§ Exercise aim
Report each line below that carries the word "round".

Segment Start: Recorded information

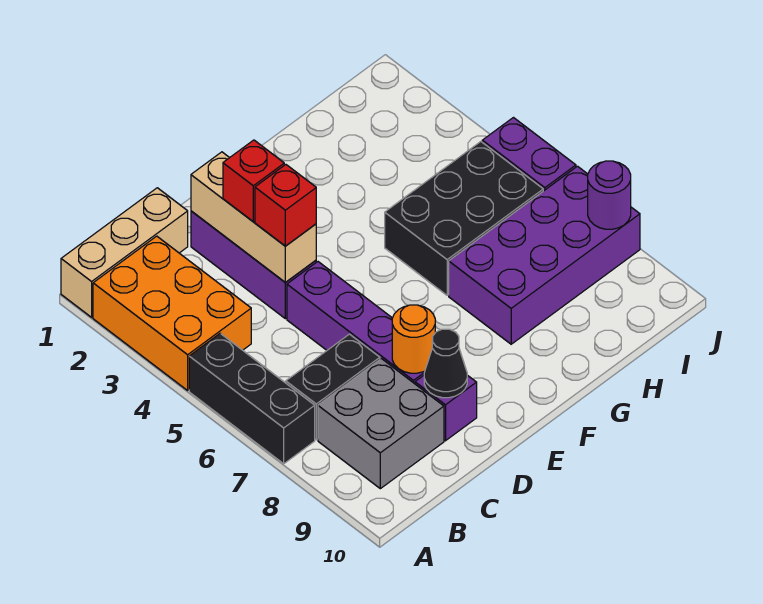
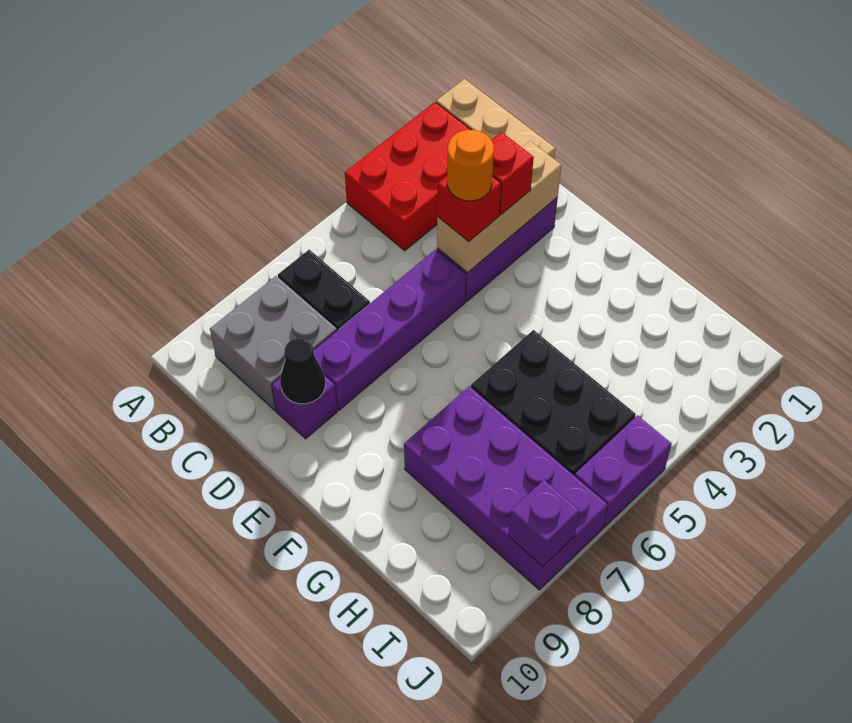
orange brick A2:B4 level 1 -> red brick A2:B4 level 1
black brick A5:A7 level 1 -> none
orange round brick D8 level 2 -> orange round brick D4 level 4
purple round brick J8 level 2 -> purple brick J8 level 2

Segment End: Recorded information

§ Answer for this exercise
orange round brick D8 level 2 -> orange round brick D4 level 4
purple round brick J8 level 2 -> purple brick J8 level 2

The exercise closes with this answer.